* **Work task**: The listing below is to be transcribed exactly.

* **Records to process**:
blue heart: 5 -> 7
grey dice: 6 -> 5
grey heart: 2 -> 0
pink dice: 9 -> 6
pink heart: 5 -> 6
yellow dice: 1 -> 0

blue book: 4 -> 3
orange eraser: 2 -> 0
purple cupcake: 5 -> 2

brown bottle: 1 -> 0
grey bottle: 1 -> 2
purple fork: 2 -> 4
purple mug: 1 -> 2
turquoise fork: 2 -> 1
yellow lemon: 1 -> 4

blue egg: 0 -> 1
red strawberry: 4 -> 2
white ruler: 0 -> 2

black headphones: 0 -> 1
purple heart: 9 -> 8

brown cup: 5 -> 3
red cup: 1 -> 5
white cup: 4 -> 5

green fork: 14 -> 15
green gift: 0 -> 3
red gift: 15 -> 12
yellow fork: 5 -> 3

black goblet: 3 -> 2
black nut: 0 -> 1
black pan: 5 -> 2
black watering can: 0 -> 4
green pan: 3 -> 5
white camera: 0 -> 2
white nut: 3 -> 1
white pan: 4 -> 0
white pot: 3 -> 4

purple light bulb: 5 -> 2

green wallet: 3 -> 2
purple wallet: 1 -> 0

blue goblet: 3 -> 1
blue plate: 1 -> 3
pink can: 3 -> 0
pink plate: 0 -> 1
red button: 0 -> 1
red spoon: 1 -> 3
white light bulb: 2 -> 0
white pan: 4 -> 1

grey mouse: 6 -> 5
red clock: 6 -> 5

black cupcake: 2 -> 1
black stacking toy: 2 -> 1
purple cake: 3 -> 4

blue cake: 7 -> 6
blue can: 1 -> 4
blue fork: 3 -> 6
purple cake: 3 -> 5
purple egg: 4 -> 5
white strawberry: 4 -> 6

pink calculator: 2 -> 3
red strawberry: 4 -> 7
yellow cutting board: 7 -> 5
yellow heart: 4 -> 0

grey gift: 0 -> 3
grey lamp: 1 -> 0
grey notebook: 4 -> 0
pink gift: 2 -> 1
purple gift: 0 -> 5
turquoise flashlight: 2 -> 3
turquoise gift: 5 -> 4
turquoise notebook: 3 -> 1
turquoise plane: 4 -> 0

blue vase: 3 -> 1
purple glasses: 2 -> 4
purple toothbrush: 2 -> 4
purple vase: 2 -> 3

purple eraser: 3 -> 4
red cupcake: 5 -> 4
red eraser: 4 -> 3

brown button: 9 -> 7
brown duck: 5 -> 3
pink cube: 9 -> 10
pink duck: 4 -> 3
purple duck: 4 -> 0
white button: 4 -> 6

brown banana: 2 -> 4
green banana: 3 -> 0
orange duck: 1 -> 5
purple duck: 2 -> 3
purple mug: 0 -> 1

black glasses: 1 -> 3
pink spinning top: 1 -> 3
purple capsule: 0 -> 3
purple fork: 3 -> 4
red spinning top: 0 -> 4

* **Task result**:
blue heart: 5 -> 7
grey dice: 6 -> 5
grey heart: 2 -> 0
pink dice: 9 -> 6
pink heart: 5 -> 6
yellow dice: 1 -> 0

blue book: 4 -> 3
orange eraser: 2 -> 0
purple cupcake: 5 -> 2

brown bottle: 1 -> 0
grey bottle: 1 -> 2
purple fork: 2 -> 4
purple mug: 1 -> 2
turquoise fork: 2 -> 1
yellow lemon: 1 -> 4

blue egg: 0 -> 1
red strawberry: 4 -> 2
white ruler: 0 -> 2

black headphones: 0 -> 1
purple heart: 9 -> 8

brown cup: 5 -> 3
red cup: 1 -> 5
white cup: 4 -> 5

green fork: 14 -> 15
green gift: 0 -> 3
red gift: 15 -> 12
yellow fork: 5 -> 3

black goblet: 3 -> 2
black nut: 0 -> 1
black pan: 5 -> 2
black watering can: 0 -> 4
green pan: 3 -> 5
white camera: 0 -> 2
white nut: 3 -> 1
white pan: 4 -> 0
white pot: 3 -> 4

purple light bulb: 5 -> 2

green wallet: 3 -> 2
purple wallet: 1 -> 0

blue goblet: 3 -> 1
blue plate: 1 -> 3
pink can: 3 -> 0
pink plate: 0 -> 1
red button: 0 -> 1
red spoon: 1 -> 3
white light bulb: 2 -> 0
white pan: 4 -> 1

grey mouse: 6 -> 5
red clock: 6 -> 5

black cupcake: 2 -> 1
black stacking toy: 2 -> 1
purple cake: 3 -> 4

blue cake: 7 -> 6
blue can: 1 -> 4
blue fork: 3 -> 6
purple cake: 3 -> 5
purple egg: 4 -> 5
white strawberry: 4 -> 6

pink calculator: 2 -> 3
red strawberry: 4 -> 7
yellow cutting board: 7 -> 5
yellow heart: 4 -> 0

grey gift: 0 -> 3
grey lamp: 1 -> 0
grey notebook: 4 -> 0
pink gift: 2 -> 1
purple gift: 0 -> 5
turquoise flashlight: 2 -> 3
turquoise gift: 5 -> 4
turquoise notebook: 3 -> 1
turquoise plane: 4 -> 0

blue vase: 3 -> 1
purple glasses: 2 -> 4
purple toothbrush: 2 -> 4
purple vase: 2 -> 3

purple eraser: 3 -> 4
red cupcake: 5 -> 4
red eraser: 4 -> 3

brown button: 9 -> 7
brown duck: 5 -> 3
pink cube: 9 -> 10
pink duck: 4 -> 3
purple duck: 4 -> 0
white button: 4 -> 6

brown banana: 2 -> 4
green banana: 3 -> 0
orange duck: 1 -> 5
purple duck: 2 -> 3
purple mug: 0 -> 1

black glasses: 1 -> 3
pink spinning top: 1 -> 3
purple capsule: 0 -> 3
purple fork: 3 -> 4
red spinning top: 0 -> 4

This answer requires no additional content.